(DATA EXCERPTS begins)

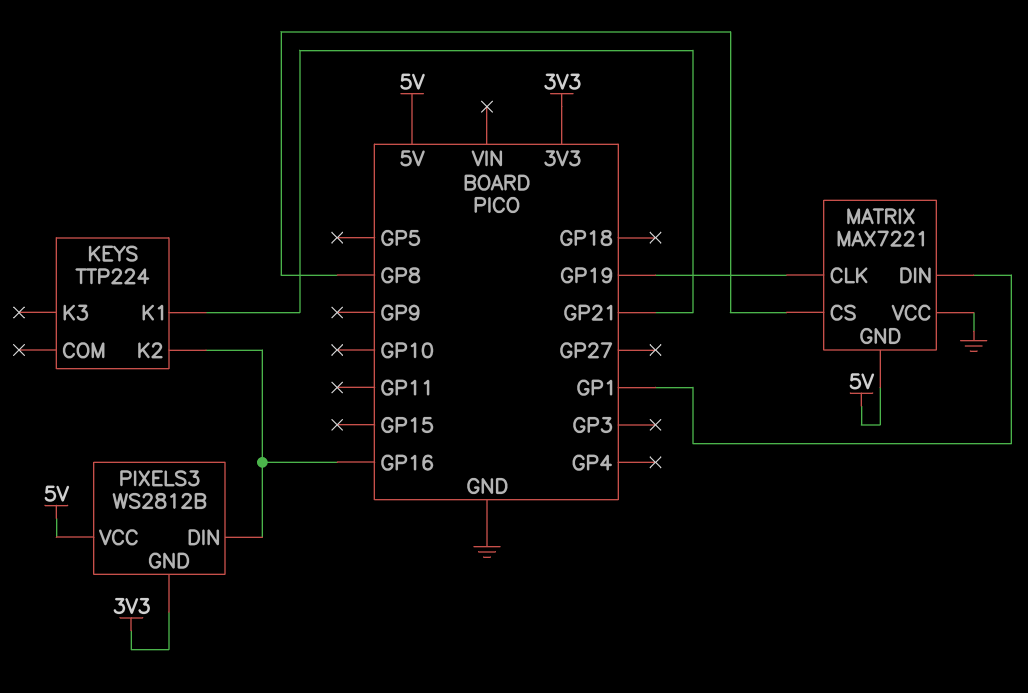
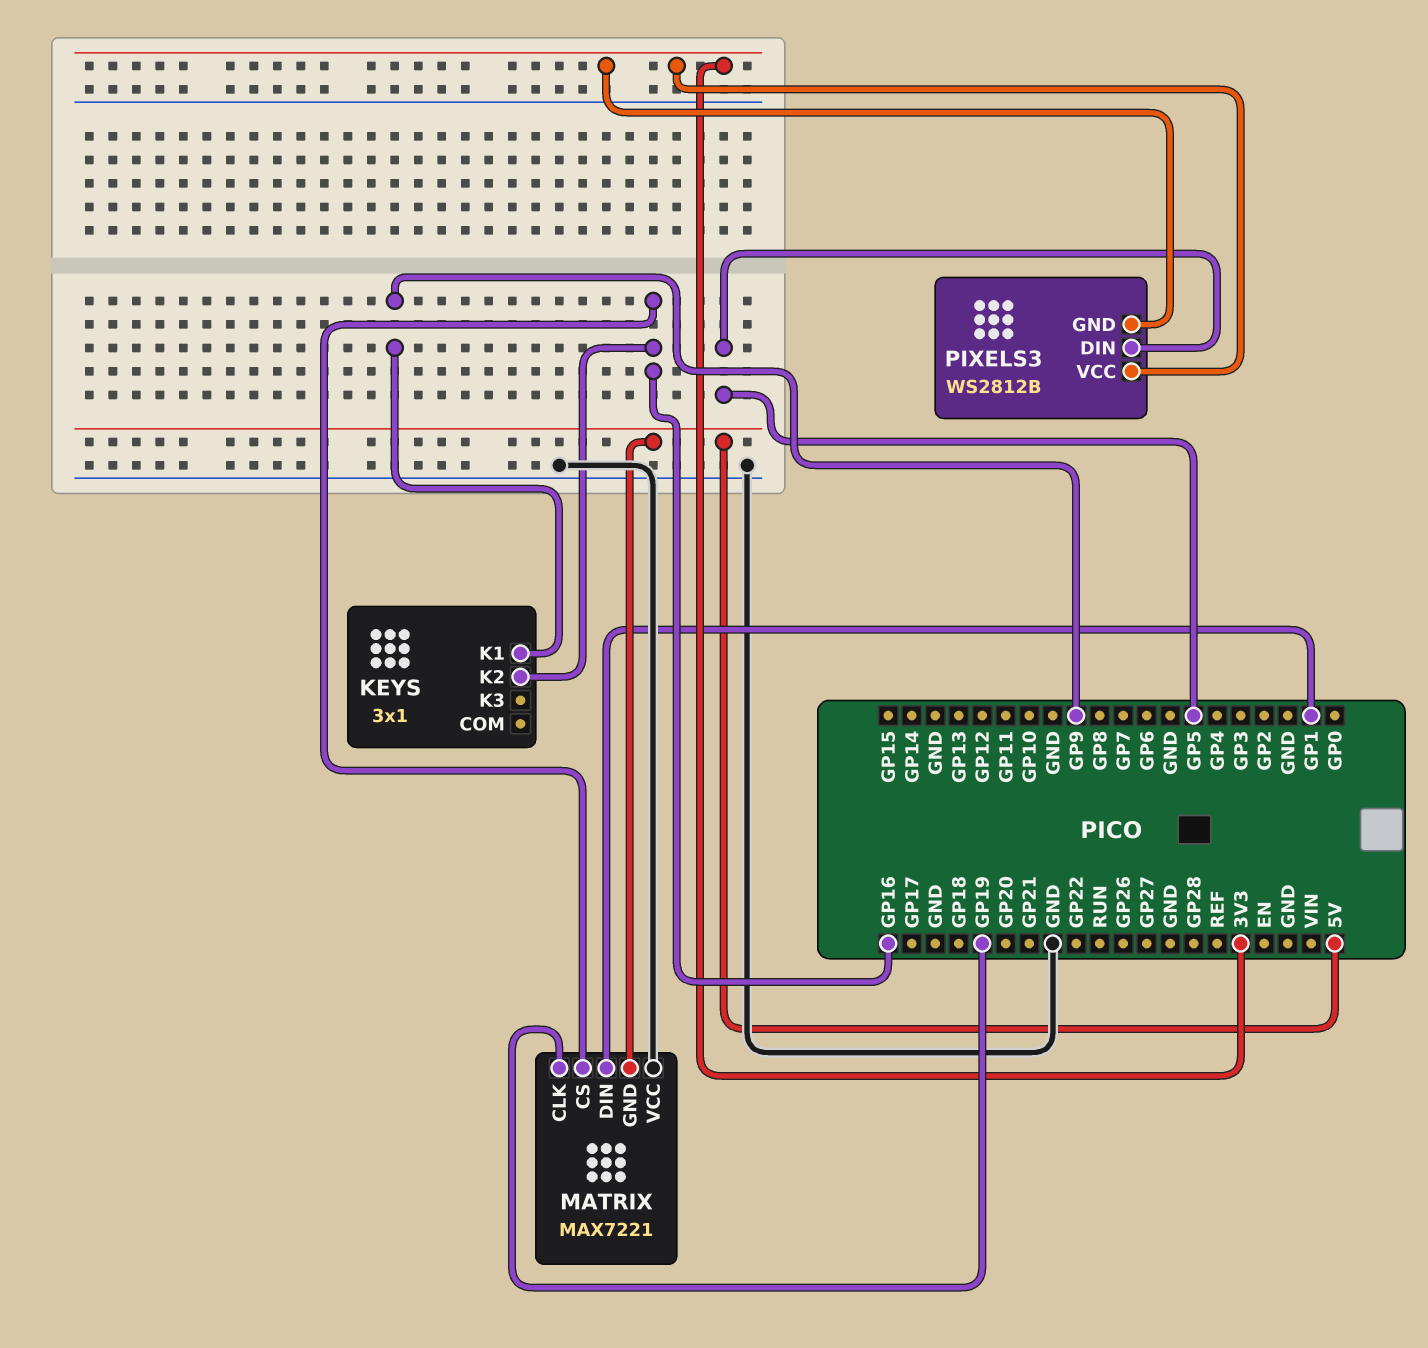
KEYS: TTP224 -> 3x1
KEYS pin K1: GP21 -> GP9
MATRIX pin CS: GP8 -> GP16
PIXELS3 pin DIN: GP16 -> GP5
PIXELS3 pin VCC: 5V -> 3V3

(DATA EXCERPTS ends)

:: WORK REQUEST ::
Every line above should be printed again word for word, without its pictures.

:: OUTPUT OF THE TASK ::
KEYS: TTP224 -> 3x1
KEYS pin K1: GP21 -> GP9
MATRIX pin CS: GP8 -> GP16
PIXELS3 pin DIN: GP16 -> GP5
PIXELS3 pin VCC: 5V -> 3V3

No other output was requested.